Data to use:
"""

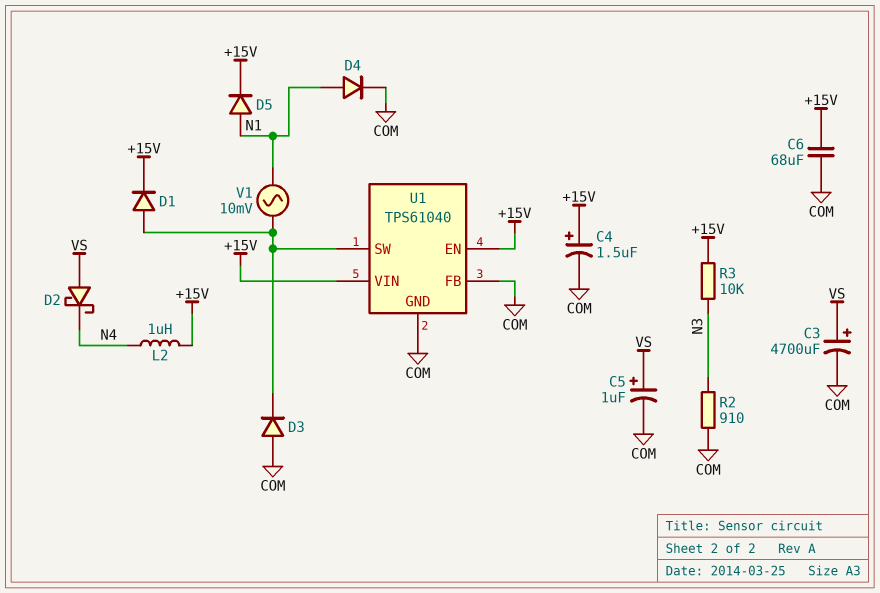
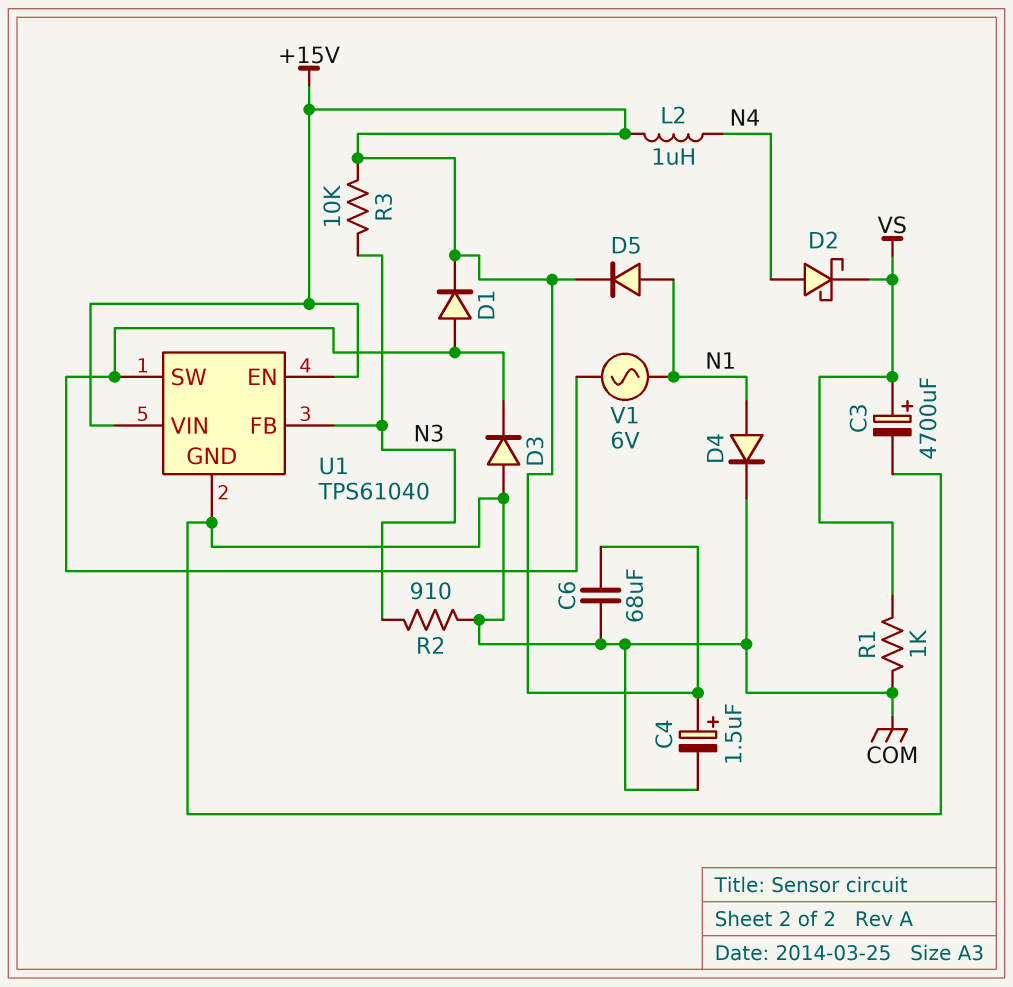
C5: 1uF (plus VS, minus COM) -> none
D2: schottky (A VS, K N4) -> schottky (A N4, K VS)
R1: none -> 1k (COM, VS)
U1 pin FB: COM -> N3
V1: AC 10mV (N1, U1/SW) -> AC 6V (N1, U1/SW)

"""

Task description:
Copy all records exactly; omit images.

Result of the exercise:
C5: 1uF (plus VS, minus COM) -> none
D2: schottky (A VS, K N4) -> schottky (A N4, K VS)
R1: none -> 1k (COM, VS)
U1 pin FB: COM -> N3
V1: AC 10mV (N1, U1/SW) -> AC 6V (N1, U1/SW)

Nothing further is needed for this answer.